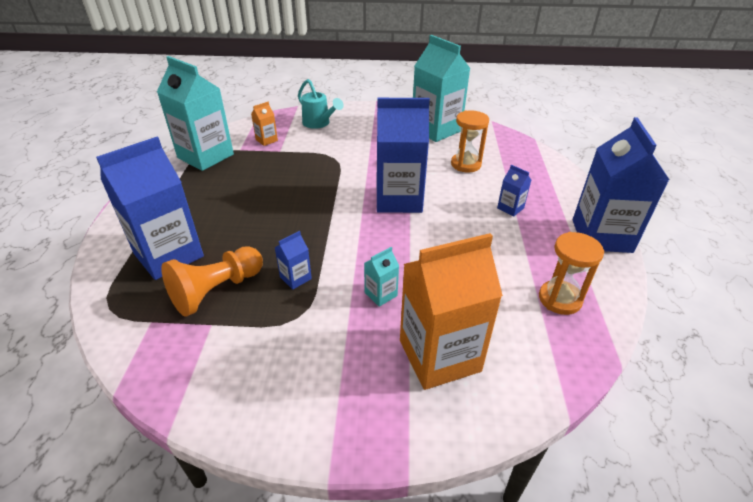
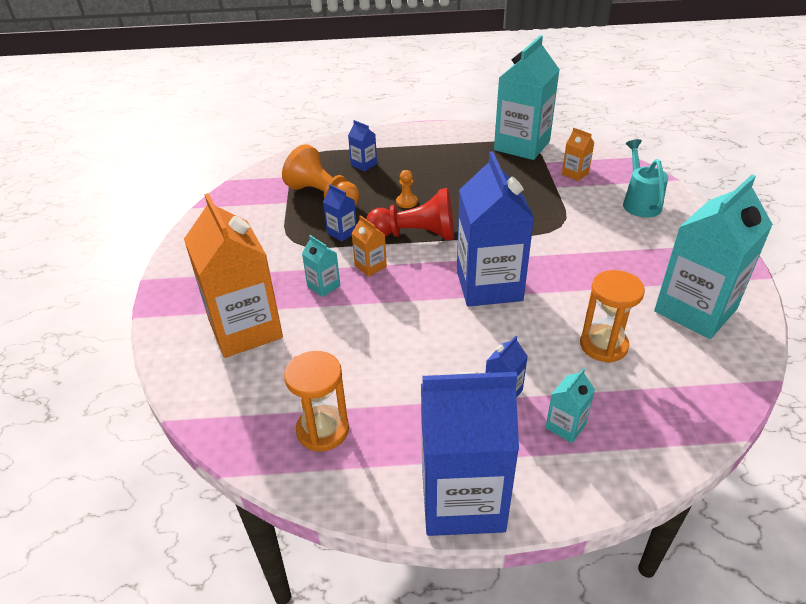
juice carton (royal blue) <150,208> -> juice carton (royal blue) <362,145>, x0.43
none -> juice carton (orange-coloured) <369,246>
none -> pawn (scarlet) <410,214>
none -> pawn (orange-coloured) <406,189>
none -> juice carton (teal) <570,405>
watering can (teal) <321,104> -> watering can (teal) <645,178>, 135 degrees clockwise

:::

# Problem statement
Anywhere the listing shows the word "juice", copy the full line.

# Output for this task
juice carton (royal blue) <150,208> -> juice carton (royal blue) <362,145>, x0.43
none -> juice carton (orange-coloured) <369,246>
none -> juice carton (teal) <570,405>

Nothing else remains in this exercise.